### Data records
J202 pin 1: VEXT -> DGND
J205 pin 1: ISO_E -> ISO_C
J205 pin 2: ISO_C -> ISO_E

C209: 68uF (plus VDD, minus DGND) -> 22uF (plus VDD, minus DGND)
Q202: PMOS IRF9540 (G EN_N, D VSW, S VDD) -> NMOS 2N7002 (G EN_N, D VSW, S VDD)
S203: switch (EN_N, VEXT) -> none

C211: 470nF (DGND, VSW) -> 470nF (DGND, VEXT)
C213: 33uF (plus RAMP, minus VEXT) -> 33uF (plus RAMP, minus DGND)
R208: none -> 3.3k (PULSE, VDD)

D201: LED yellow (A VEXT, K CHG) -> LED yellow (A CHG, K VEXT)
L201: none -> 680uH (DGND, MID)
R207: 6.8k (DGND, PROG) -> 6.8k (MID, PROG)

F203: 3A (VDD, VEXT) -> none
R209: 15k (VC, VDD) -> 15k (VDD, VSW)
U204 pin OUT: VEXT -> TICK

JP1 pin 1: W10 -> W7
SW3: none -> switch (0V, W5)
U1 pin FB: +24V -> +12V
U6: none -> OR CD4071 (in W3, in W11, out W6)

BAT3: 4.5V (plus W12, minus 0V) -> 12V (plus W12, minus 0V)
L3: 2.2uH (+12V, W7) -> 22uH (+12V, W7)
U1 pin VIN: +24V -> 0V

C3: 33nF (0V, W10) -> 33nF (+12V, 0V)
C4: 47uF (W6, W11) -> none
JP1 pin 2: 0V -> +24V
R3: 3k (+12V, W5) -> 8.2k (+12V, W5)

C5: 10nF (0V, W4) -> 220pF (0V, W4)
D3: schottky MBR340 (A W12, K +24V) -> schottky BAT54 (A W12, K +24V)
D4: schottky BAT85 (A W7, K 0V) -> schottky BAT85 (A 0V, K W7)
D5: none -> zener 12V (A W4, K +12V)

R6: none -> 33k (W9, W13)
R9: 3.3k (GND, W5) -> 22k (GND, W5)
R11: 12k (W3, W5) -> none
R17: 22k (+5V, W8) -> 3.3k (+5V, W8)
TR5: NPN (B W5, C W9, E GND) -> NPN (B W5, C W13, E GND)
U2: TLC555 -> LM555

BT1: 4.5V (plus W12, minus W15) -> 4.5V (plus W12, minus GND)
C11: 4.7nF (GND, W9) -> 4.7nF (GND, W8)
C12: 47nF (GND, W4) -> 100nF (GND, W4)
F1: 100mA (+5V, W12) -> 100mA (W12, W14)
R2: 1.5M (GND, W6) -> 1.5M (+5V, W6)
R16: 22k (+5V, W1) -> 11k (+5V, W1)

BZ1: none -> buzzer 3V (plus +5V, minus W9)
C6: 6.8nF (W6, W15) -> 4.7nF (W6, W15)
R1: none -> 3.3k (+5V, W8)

### Work task
If a line in the data contains the string "DGND", copy it.

### Exercise output
J202 pin 1: VEXT -> DGND
C209: 68uF (plus VDD, minus DGND) -> 22uF (plus VDD, minus DGND)
C211: 470nF (DGND, VSW) -> 470nF (DGND, VEXT)
C213: 33uF (plus RAMP, minus VEXT) -> 33uF (plus RAMP, minus DGND)
L201: none -> 680uH (DGND, MID)
R207: 6.8k (DGND, PROG) -> 6.8k (MID, PROG)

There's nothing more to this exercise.